Task objective: A verbatim copy of the records below, pictures omitted, is the task.

*** Data ***

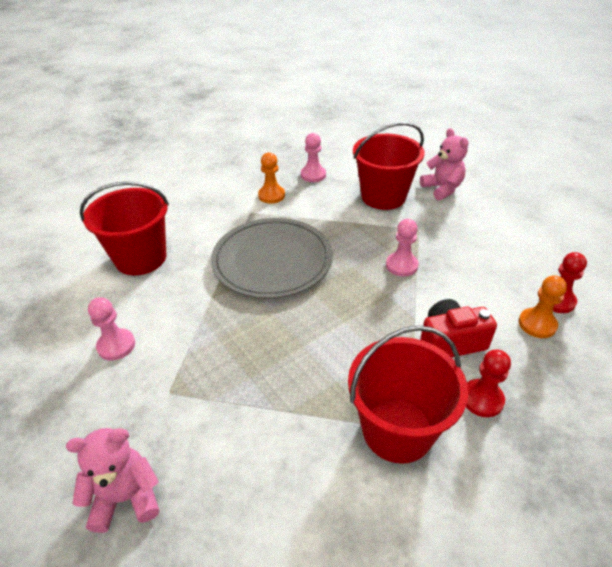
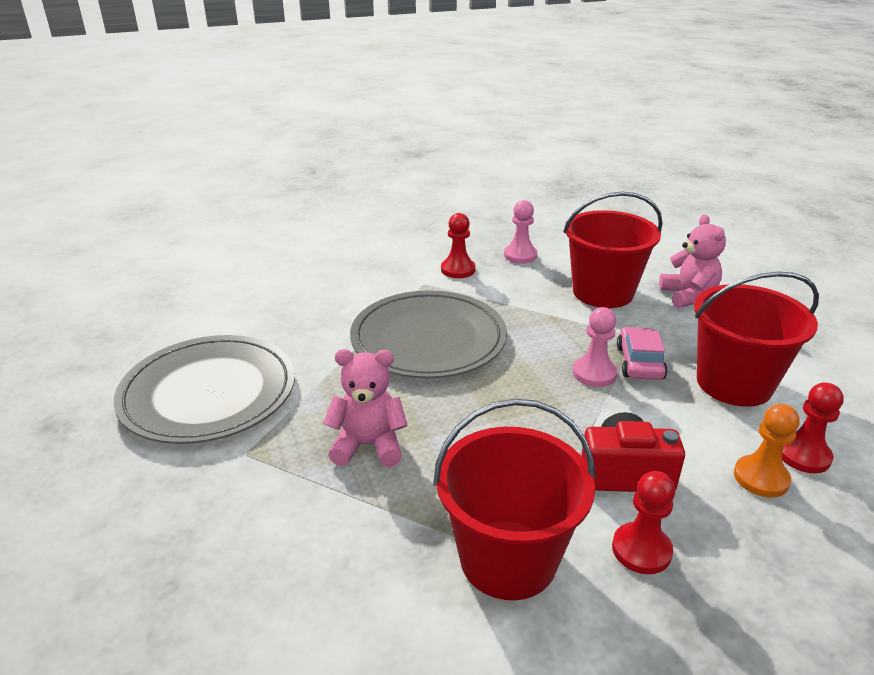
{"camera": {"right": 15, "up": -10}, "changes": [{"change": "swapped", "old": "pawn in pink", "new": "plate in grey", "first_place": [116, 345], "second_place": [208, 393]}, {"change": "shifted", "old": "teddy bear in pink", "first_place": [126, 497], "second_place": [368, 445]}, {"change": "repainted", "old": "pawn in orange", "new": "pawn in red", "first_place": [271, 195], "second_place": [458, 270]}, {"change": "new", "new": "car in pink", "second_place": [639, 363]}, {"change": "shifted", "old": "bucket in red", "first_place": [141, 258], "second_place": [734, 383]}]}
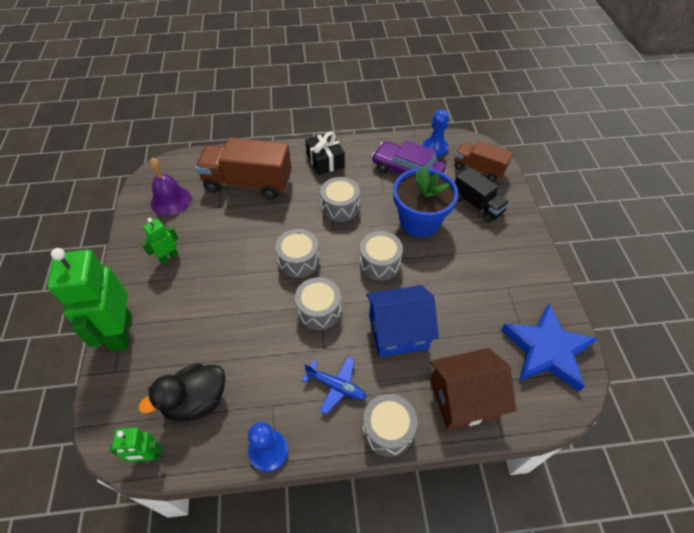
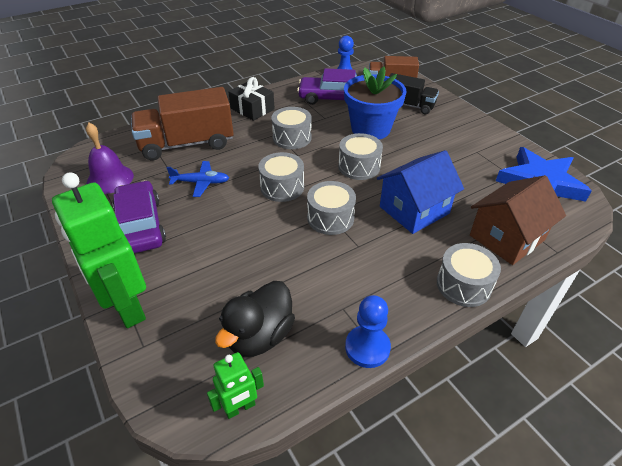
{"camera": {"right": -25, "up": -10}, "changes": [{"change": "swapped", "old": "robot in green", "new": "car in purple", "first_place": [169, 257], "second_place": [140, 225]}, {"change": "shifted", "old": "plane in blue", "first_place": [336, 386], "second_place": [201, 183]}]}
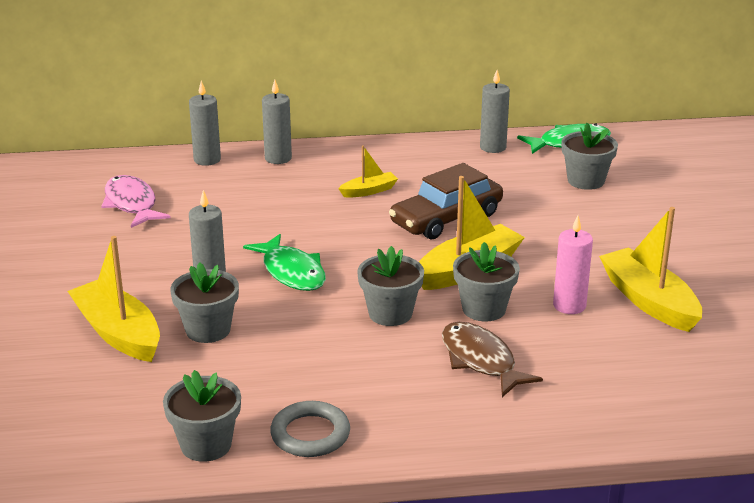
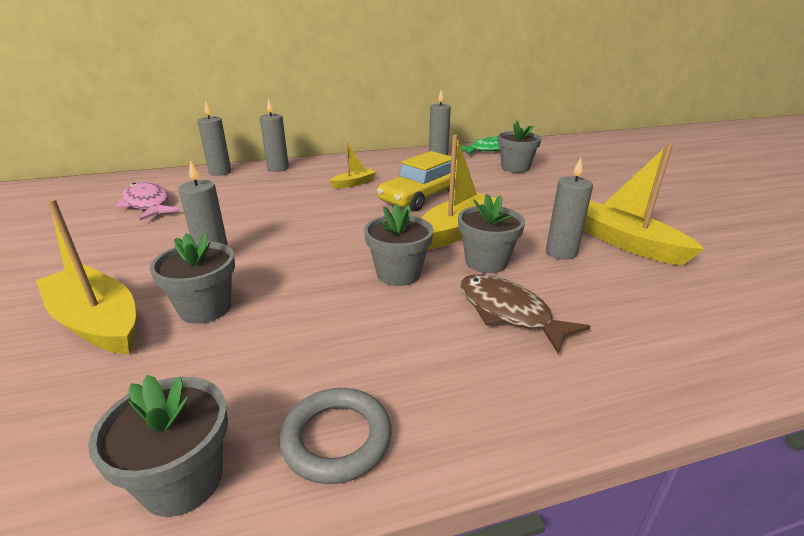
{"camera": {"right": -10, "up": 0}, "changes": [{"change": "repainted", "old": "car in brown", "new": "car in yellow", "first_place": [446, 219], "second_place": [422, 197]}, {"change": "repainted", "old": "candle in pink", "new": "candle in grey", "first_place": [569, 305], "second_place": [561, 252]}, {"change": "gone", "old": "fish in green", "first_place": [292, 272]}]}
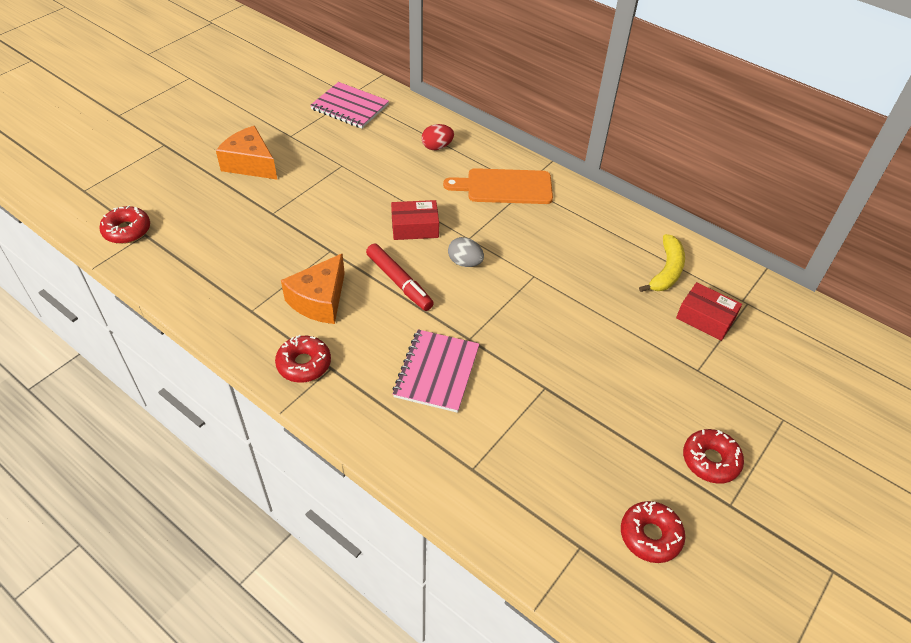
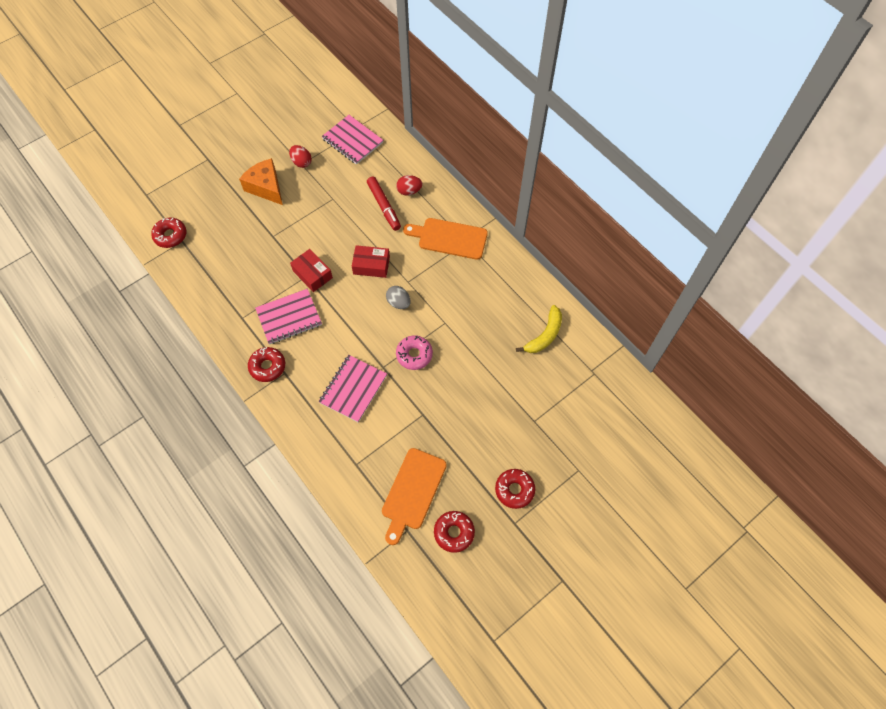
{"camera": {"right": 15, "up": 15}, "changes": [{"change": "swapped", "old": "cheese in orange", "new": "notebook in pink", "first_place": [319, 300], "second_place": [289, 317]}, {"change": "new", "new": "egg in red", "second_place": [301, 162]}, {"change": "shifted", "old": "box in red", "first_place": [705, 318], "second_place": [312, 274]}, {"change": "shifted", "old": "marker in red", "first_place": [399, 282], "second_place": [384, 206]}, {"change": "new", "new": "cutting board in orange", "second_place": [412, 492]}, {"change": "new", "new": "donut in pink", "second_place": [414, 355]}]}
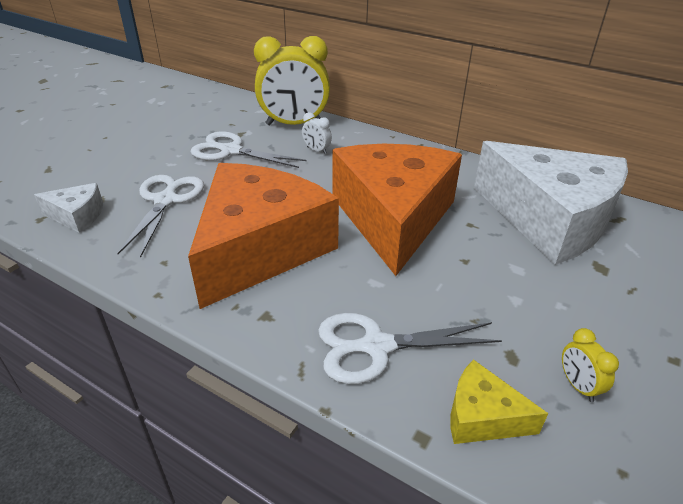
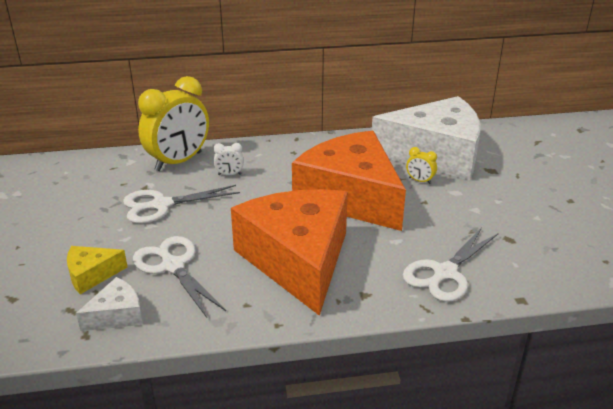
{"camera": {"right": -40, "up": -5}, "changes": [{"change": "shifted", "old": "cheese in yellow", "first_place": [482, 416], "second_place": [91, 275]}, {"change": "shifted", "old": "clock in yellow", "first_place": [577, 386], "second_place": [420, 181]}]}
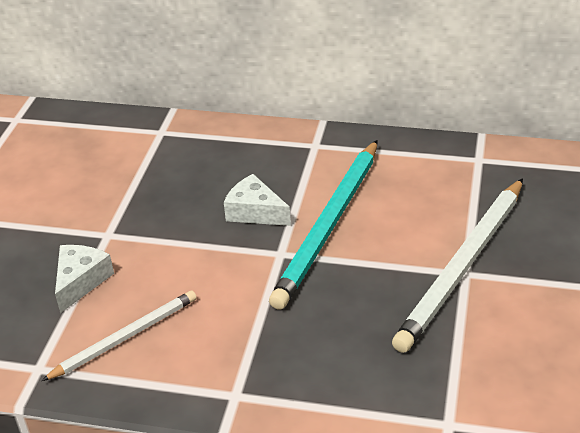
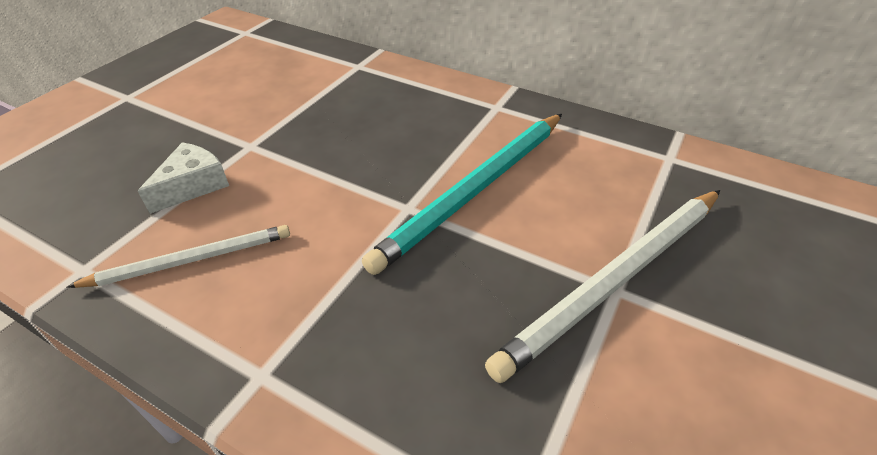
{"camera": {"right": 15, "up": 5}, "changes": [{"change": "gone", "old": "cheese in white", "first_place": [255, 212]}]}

***

Answer to this exercise:
{"camera": {"right": 15, "up": -10}, "changes": [{"change": "swapped", "old": "pawn in pink", "new": "plate in grey", "first_place": [116, 345], "second_place": [208, 393]}, {"change": "shifted", "old": "teddy bear in pink", "first_place": [126, 497], "second_place": [368, 445]}, {"change": "repainted", "old": "pawn in orange", "new": "pawn in red", "first_place": [271, 195], "second_place": [458, 270]}, {"change": "new", "new": "car in pink", "second_place": [639, 363]}, {"change": "shifted", "old": "bucket in red", "first_place": [141, 258], "second_place": [734, 383]}]}
{"camera": {"right": -25, "up": -10}, "changes": [{"change": "swapped", "old": "robot in green", "new": "car in purple", "first_place": [169, 257], "second_place": [140, 225]}, {"change": "shifted", "old": "plane in blue", "first_place": [336, 386], "second_place": [201, 183]}]}
{"camera": {"right": -10, "up": 0}, "changes": [{"change": "repainted", "old": "car in brown", "new": "car in yellow", "first_place": [446, 219], "second_place": [422, 197]}, {"change": "repainted", "old": "candle in pink", "new": "candle in grey", "first_place": [569, 305], "second_place": [561, 252]}, {"change": "gone", "old": "fish in green", "first_place": [292, 272]}]}
{"camera": {"right": 15, "up": 15}, "changes": [{"change": "swapped", "old": "cheese in orange", "new": "notebook in pink", "first_place": [319, 300], "second_place": [289, 317]}, {"change": "new", "new": "egg in red", "second_place": [301, 162]}, {"change": "shifted", "old": "box in red", "first_place": [705, 318], "second_place": [312, 274]}, {"change": "shifted", "old": "marker in red", "first_place": [399, 282], "second_place": [384, 206]}, {"change": "new", "new": "cutting board in orange", "second_place": [412, 492]}, {"change": "new", "new": "donut in pink", "second_place": [414, 355]}]}
{"camera": {"right": -40, "up": -5}, "changes": [{"change": "shifted", "old": "cheese in yellow", "first_place": [482, 416], "second_place": [91, 275]}, {"change": "shifted", "old": "clock in yellow", "first_place": [577, 386], "second_place": [420, 181]}]}
{"camera": {"right": 15, "up": 5}, "changes": [{"change": "gone", "old": "cheese in white", "first_place": [255, 212]}]}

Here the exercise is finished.